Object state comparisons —
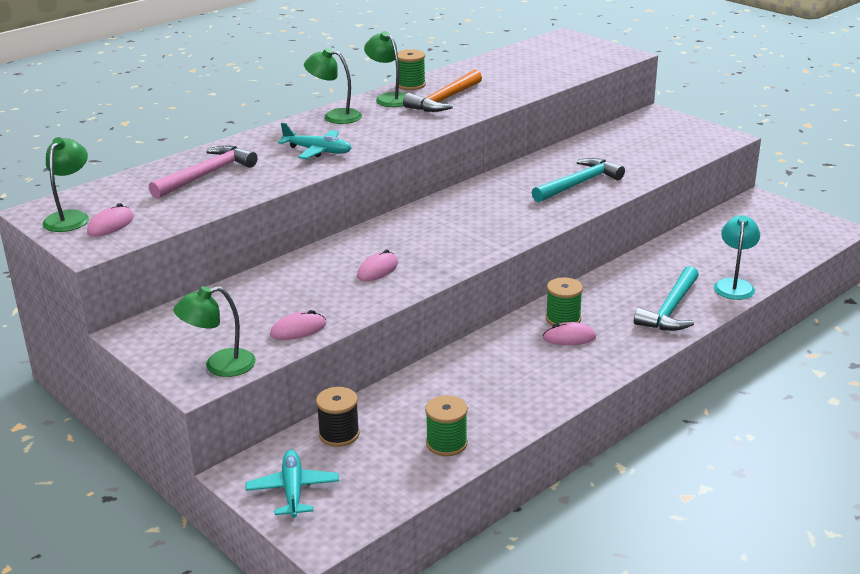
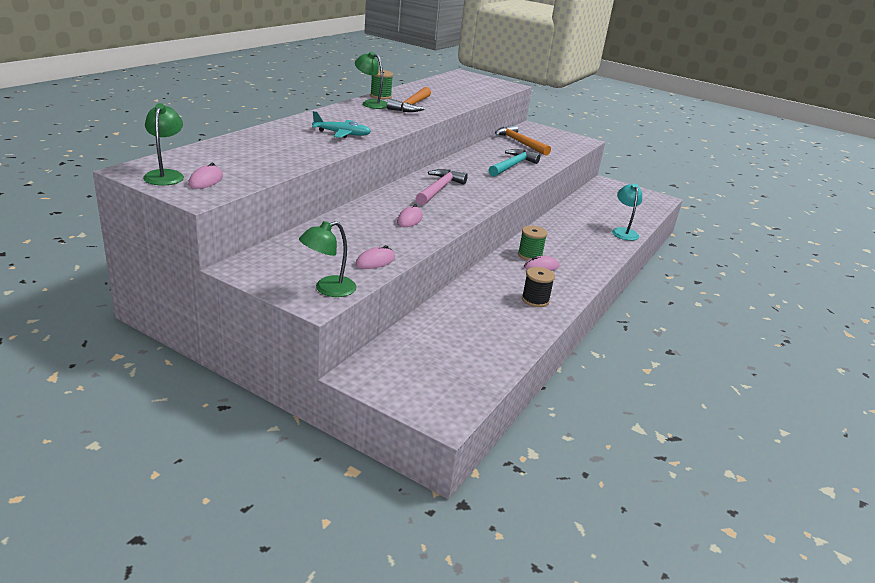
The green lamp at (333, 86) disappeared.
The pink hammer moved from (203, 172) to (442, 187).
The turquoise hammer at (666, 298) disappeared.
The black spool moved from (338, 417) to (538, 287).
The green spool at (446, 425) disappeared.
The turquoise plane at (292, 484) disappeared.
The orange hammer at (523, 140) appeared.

ACTIVITY — Quote only the lines from the one containing "The green spool at (446, 425) disappeared." through the final line of the records, with both ends included.

SOLVED PROBLEM —
The green spool at (446, 425) disappeared.
The turquoise plane at (292, 484) disappeared.
The orange hammer at (523, 140) appeared.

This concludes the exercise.